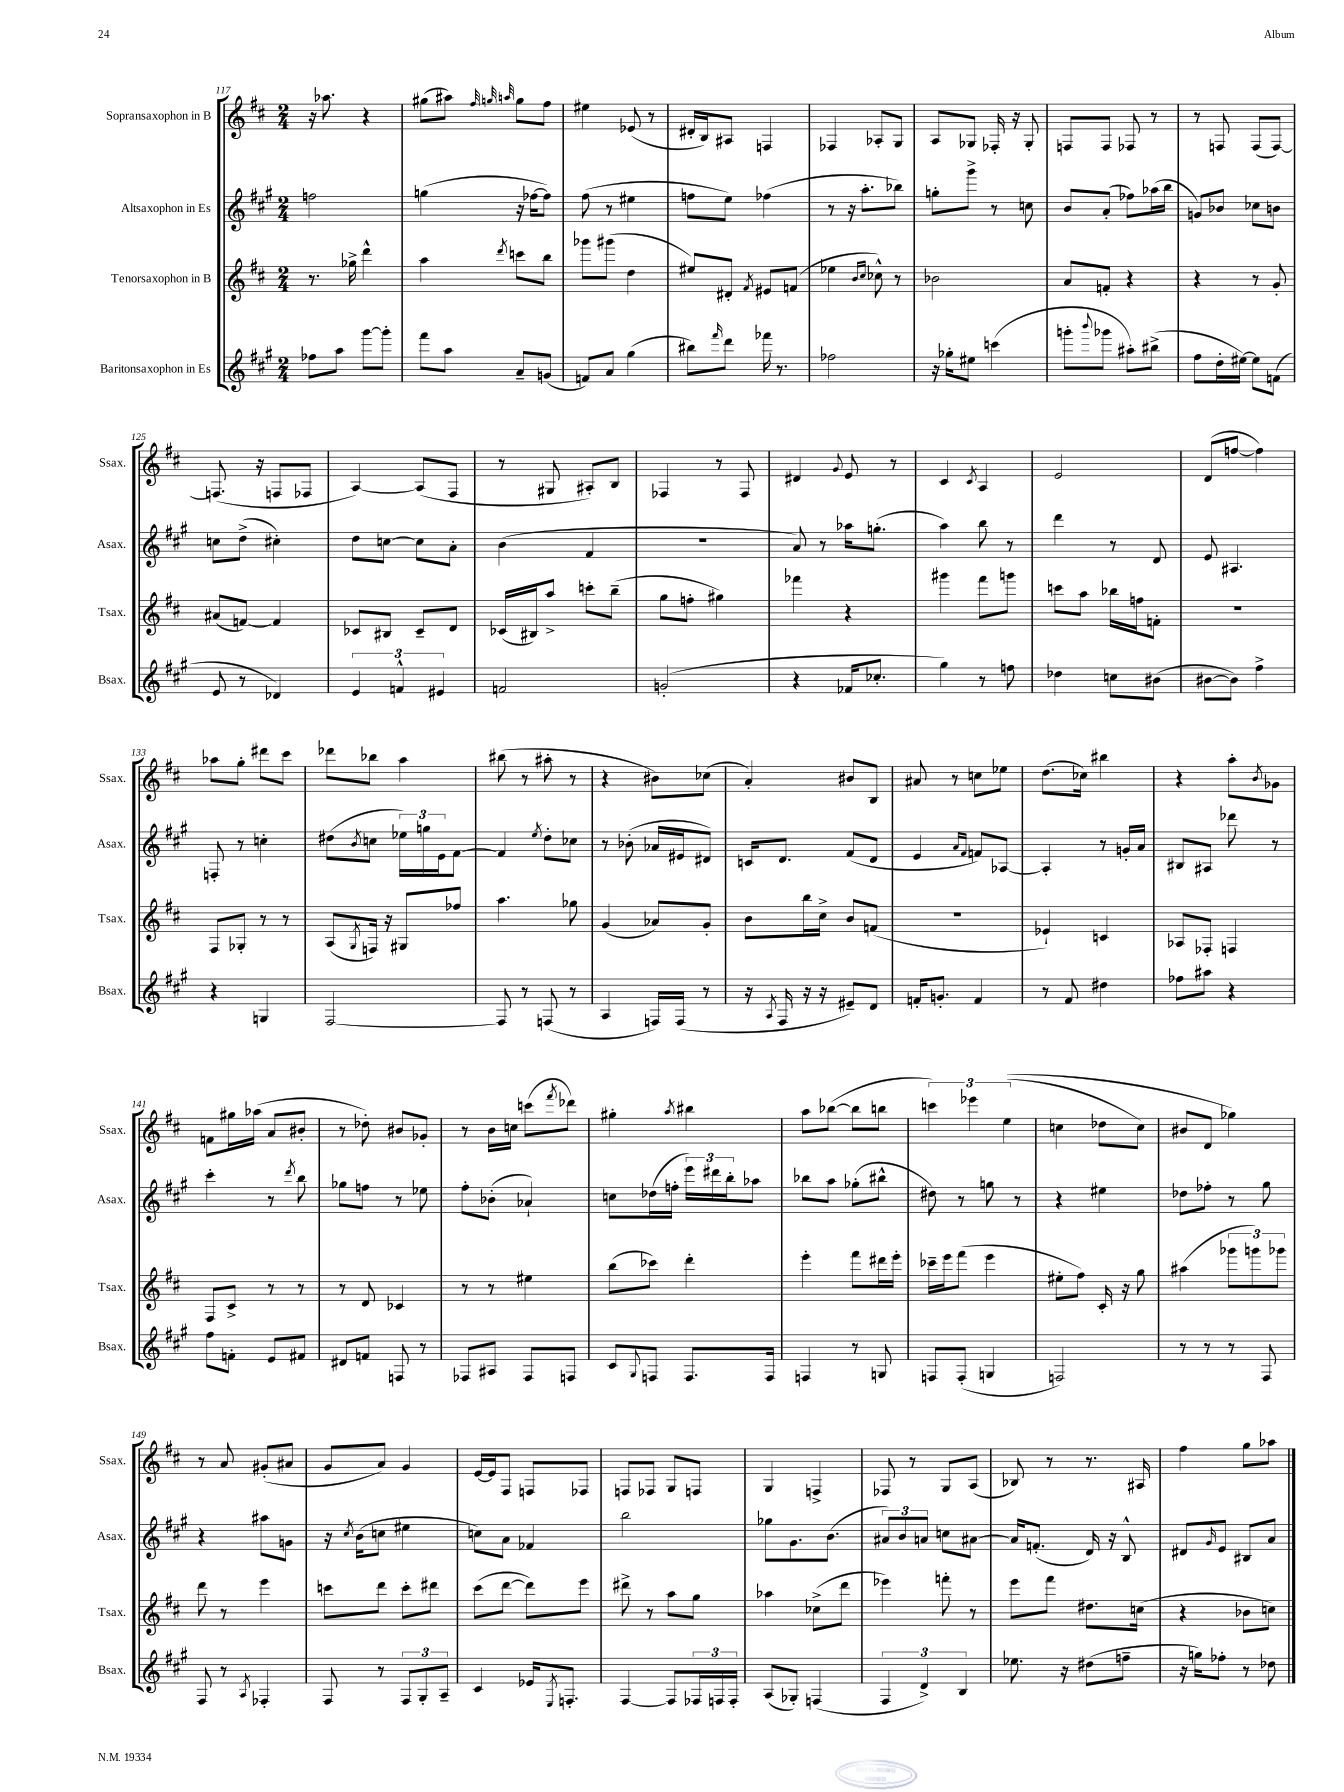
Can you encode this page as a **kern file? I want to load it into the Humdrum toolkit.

**kern	**kern	**kern	**kern
*part4	*part3	*part2	*part1
*staff4	*staff3	*staff2	*staff1
*I"Baritonsaxophon in Es	*I"Tenorsaxophon in B	*I"Altsaxophon in Es	*I"Sopransaxophon in B
*I'Bsax.	*I'Tsax.	*I'Asax.	*I'Ssax.
*clefG2	*clefG2	*clefG2	*clefG2
*k[f#c#g#]	*k[f#c#]	*k[f#c#g#]	*k[f#c#]
*M2/4	*M2/4	*M2/4	*M2/4
=117	=117	=117	=117
8ff-X\L	8.r	2ffn\	16r
.	.	.	8.aa-X\
8aa\J	.	.	.
.	16gg-X^\	.	.
[8ggg#\L	4ddd^^\	.	4r
8ggg#'\J]	.	.	.
=118	=118	=118	=118
8fff#\L	4aa\	(4ggn\	(8gg#X\L
8aa\J	.	.	8aa#X\J)
.	.	.	32qqff#/
.	.	.	32qqggn/
.	8qddd/	.	32qqaan/
8a~/L	8cccn\L	16r	8gg\L
.	.	[16ff-X\KL	.
(8gn/J	8bb\J	8ff-\J])	8ff#\J
=119	=119	=119	=119
8fn/L)	8ggg-X\L	(8ff#\	4ee#X\
8a/J	(8ggg#X\J	8r	.
(4gg#\	4dd\	4ee#X\	(8e-X/
.	.	.	8r
=120	=120	=120	=120
8bb#X\L)	8ee#X/L)	8ffn\L	16d#X'/LL
.	.	.	16B/J)
16qqfff#/	.	.	.
8ddd\J	8d#X'/J	8ee\J)	8A#X/J
.	8qf#/	.	.
16fff-X\	8e#X/L	(4ff-X\	4Fn/
8.r	.	.	.
.	(8fn/J	.	.
=121	=121	=121	=121
2ff-X\	4ee-X\	8r	4F-X/
.	.	16r	.
.	.	8.aa'\L	.
.	16qqb/LL	.	.
.	16qqcc#/JJ	.	.
.	8cc-X^^\)	.	8A-X'/L
.	8r	8bb-X\J)	8G/J
=122	=122	=122	=122
16r	2b-X\	8ggn'\L	8A/L
16gg-X'\KL	.	.	.
8ee#X\J	.	8ggg#^\J	8G-X/J
(4cccn\	.	8r	16F-X'/
.	.	.	16r
.	.	8ccn\	8G-'/
=123	=123	=123	=123
8gggn'\L	8a/L	8b/L	8Fn/L
8qqbbb/	.	.	.
8ggg-X\J	8fn'/J	(8a'/J	8F/J
8aa#X'\L)	4r	8ff-X\L)	8F-X/
(8bb#X^\J	.	(16aa-X\L	8r
.	.	16bb\JJ	.
=124	=124	=124	=124
8ff#\L	4r	8gn/L)	8r
16dd'\L	.	8b-X/J	8Fn/
[16ee#X\JJ)	.	.	.
8ee#\L]	8r	8cc-X\L	(8F/L
(8fn\J	8g'/	8bn\J	[8F/J)
!!LO:LB:g=z
=125	=125	=125	=125
8e/	(8a#X/L	8ccn\L	(8.Fn/]
8r	[8fn/J)	(8dd^\J	.
.	.	.	16r
4d-X/)	4f/]	4cc#X'\)	8Fn/L
.	.	.	8F-X/J
=126	=126	=126	=126
6e/	8c-X/L	8dd\L	[4A/)
.	8B#X/J	[8ccn\J	.
6fn^^/	.	.	.
.	8c-~/L	8cc\L]	(8A/L]
6e#X/	.	.	.
.	8d/J	8a'\J	8F#/J
=127	=127	=127	=127
2fn/	(16c-X/LL	(4b\	8r
.	16B#X/J)	.	.
.	8aa^/J	.	8G#X/
.	8cccn'\L	4f#/	8A#X'/L)
.	(8bb~\J	.	8B/J
=128	=128	=128	=128
(2gn'/	8gg\L	2r	4F-X/
.	8ffn'\J	.	.
.	4gg#X\)	.	8r
.	.	.	8F-/
=129	=129	=129	=129
4r	4fff-X\	8a/)	4d#X/
.	.	8r	.
.	.	.	8qqg/
16f-X/KL	4r	16aa-X\KL	8e/
8.cc-X'/J	.	(8.ggn'\J	.
.	.	.	8r
=130	=130	=130	=130
4gg#\)	4ggg#X\	4aa\)	4c#/
.	.	.	8qc#/
8r	8fff#\L	8bb\	4A/
8ffn\	8gggn\J	8r	.
=131	=131	=131	=131
4dd-X\	8cccn\L	4ddd\	2e/
.	8aa\J	.	.
8ccn\L	16bb-X\LL	8r	.
.	16ffn\J	.	.
(8b#X\J	8fn'\J	8d/	.
=132	=132	=132	=132
[8b#X\L	2r	8e/	(8d/L
8b#\J])	.	4.A#X/	[8ffn/J
4ff#^\	.	.	4ff\])
!!LO:LB:g=z
=133	=133	=133	=133
4r	8F#/L	8Fn'/	8aa-X\L
.	8G-X'/J	8r	8gg'\J
4Gn/	8r	4ccn'\	8ddd#X\L
.	8r	.	8ccc#\J
=134	=134	=134	=134
[2F#/	(8A/L	(8dd#X\L	8ddd-X\L
.	8qG/	8qb/	.
.	16Fn/Jk)	8ccn\J	8bb-X\J
.	16r	.	.
.	8G#X/L	24ee-X\LL)	4aa\
.	.	24ggn\	.
.	.	24e\J	.
.	8ff-X/J	[8f#\J	.
=135	=135	=135	=135
8F#/]	4.aa\	4f#/]	(8bb#X\
8r	.	.	8r
.	.	8qee/	.
(8Fn/	.	8dd'\L	8aa#X'\
8r	8gg-X\	8cc-X\J	8r
=136	=136	=136	=136
4A/	(4g/	8r	4r
.	.	(8b-X'\	.
16Fn/LL)	8a-X/L)	16a-X/LL	8b#X\L)
(16F/JJ	.	16e#X/J	.
8r	8g'/J	8d#X/J)	(8cc-X\J
=137	=137	=137	=137
16r	8b\L	16cn/KL	4a'/)
8qA/	.	.	.
16F#/	.	8.d/J	.
16r	16bb\L	.	.
16r	16cc#^\JJ	.	.
8e#X~/L)	8b/L	(8f#/L	8b#X/L
8d/J	(8fn/J	8d/J	8B/J
=138	=138	=138	=138
16fn'/KL	2r	4e/	8a#X/
8.gn'/J	.	.	.
.	.	.	8r
.	.	16qqa/LL	.
.	.	16qqf#/JJ	.
4f/	.	8fn/L)	8ccn\L
.	.	[8A-X/J	8ee-X\J
=139	=139	=139	=139
8r	4e-X`/)	4A-'/]	(8.dd\L
8f#/	.	.	.
.	.	.	16cc-X\Jk)
4dd#X\	4cn/	8r	4bb#X\
.	.	16gn'/LL	.
.	.	16a/JJ	.
=140	=140	=140	=140
8ff-X\L	8A-X/L	8B#X/L	4r
8aa#X\J	8F-X'/J	8A#X/J	.
4r	4Fn/	8ddd-X\	8aa'\L
.	.	.	8qb/
.	.	8r	8g-X\J
!!LO:LB:g=z
=141	=141	=141	=141
8ff#\L	8F#/L	4ccc#'\	8fn\L
8fn'\J	8c#^/J	.	16gg#X\L
.	.	.	(16aa-X\JJ
8e/L	8r	8r	8a/L
.	.	8qddd/	.
8f#X/J	8r	8bb\	8b#X'/J
=142	=142	=142	=142
8d#X/L	8r	8gg-X\L	8r
8fn/J	8d/	8ffn\J	8dd-X'\)
8Fn/	4c-X/	8r	8b#X/L
8r	.	8ee-X\	8g-X'/J
=143	=143	=143	=143
8F-X/L	8r	8ff#'\L	8r
8A#X/J	8r	(8b-X'\J	16b\LL
.	.	.	16ccn\JJ
8F-/L	4ee#X\	4a-X`/)	(8cccn\L
.	.	.	8qfff#/
8Fn/J	.	.	8ddd-X\J)
=144	=144	=144	=144
8c#/L	(8bb\L	8ccn\L	4gg#X'\
8qqG#/	.	.	.
8Fn/J	8ccc-X\J)	(16dd-X\L	.
.	.	16ffn'\JJ	.
.	.	.	8qaa/
8.F/L	4ddd'\	24eee\LL)	4bb#X\
.	.	24ddd#X\	.
.	.	24bb'\J	.
.	.	8aa-X\J	.
16F/Jk	.	.	.
=145	=145	=145	=145
4Fn/	4eee'\	8bb-X\L	8aa\L
.	.	8aa\J	([8bb-X\J
8r	8fff#\L	(8gg-X'\L	8bb-\L]
8Gn/	16ddd#X\L	8bb#X^^\J	8bbn\J
.	16eee'\JJ	.	.
=146	=146	=146	=146
8Fn/L	16ccc-X~\LL	8dd#X\)	6cccn\)
.	16eee\J	.	.
(8F'/J	(8fff#\J	8r	.
.	.	.	6eee-X\
4Gn/	4eee\	8ggn\	.
.	.	.	((6ee\
.	.	8r	.
=147	=147	=147	=147
2Fn/)	8ee#X'\L	4r	4ccn\
.	8ff#\J)	.	.
.	16c#'/	4ee#X\	8dd-X\L
.	16r	.	.
.	8gg\	.	8cc\J)
=148	=148	=148	=148
8r	(4aa#X\	8dd-X\L	8b#X/L
8r	.	8ff-X'\J	8d/J
8r	12ggg-X\L	8r	4gg-X\)
.	12gggn\)	.	.
8F#/	.	8gg#\	.
.	12ggg-X\J	.	.
!!LO:LB:g=z
=149	=149	=149	=149
8F#/	8ddd\	4r	8r
8r	8r	.	8a/
8qA/	.	.	.
4F-X'/	4eee\	8aa#X\L	(8g#X'/L
.	.	8gn\J	8a#X/J
=150	=150	=150	=150
8F#/	8cccn\L	16r	8g/L
.	.	8qcc#/	.
.	.	(16b\KL	.
8r	8ddd\J	8ccn\J	8a/J)
12F#/L	8ccc'\L	4ee#X\	4g/
12G#'/	.	.	.
.	8ddd#X\J	.	.
12A~/J	.	.	.
=151	=151	=151	=151
4c#/	(8ccc#\L	8ccn\L)	[16e/LL
.	.	.	16e/J]
.	[8ddd\J	8a\J	8F#/J
16e-X/KL	8ddd\L])	4f-X/	8Fn/L
8qE/	.	.	.
8.Fn'/J	.	.	.
.	8eee\J	.	8F-X/J
=152	=152	=152	=152
[4F#/	8ddd#X^\	2bb\	8Fn/L
.	8r	.	8F-X/J
8F#/L]	8aa\L	.	8G/L
24F-X/L	8gg\J	.	8Fn/J
24Fn/	.	.	.
24F'/JJ	.	.	.
=153	=153	=153	=153
(8A/L	4aa-X\	8gg-X\L	4G/
8G-X'/J)	.	8.g#\	.
(4Fn/	(8cc-X^\L	.	4Fn^/
.	.	(8.b\J	.
.	8ddd\J	.	.
=154	=154	=154	=154
6F#/	4eee-X\)	12a#X/L)	8F-X/
.	.	12b/	.
.	.	.	8r
6d^/)	.	12an/J	.
.	8fffn'\	8ccn\L	8G/L
6B/	.	.	.
.	8r	[8a#X\J	(8A/J
=155	=155	=155	=155
8.ee-X\	8eee\L	16a#/KL]	8B-X/)
.	.	(8.fn'/J	.
.	8fff#\J	.	8r
16r	.	.	.
(8dd#X\L	8.dd#X\L	16d/)	8.r
.	.	16r	.
8ffn~\J	.	8B^^/	.
.	(16ccn\Jk	.	16A#X/
=156	=156	=156	=156
16r	4r	8d#X/L	4ff#\
16ggn\KL)	.	.	.
.	.	16qqg#/	.
8ff-X'\J	.	8e/J	.
8r	8b-X\L	8B#X/L	8gg\L
8dd-X\	8ccn\J)	8a/J	8aa-X\J
==	==	==	==
*-	*-	*-	*-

★ ★ ★ ★ ★ ★ ★

State how many lines in the rows above contain the string "kern", with case counting. Give only the number.

Answer to this exercise>
2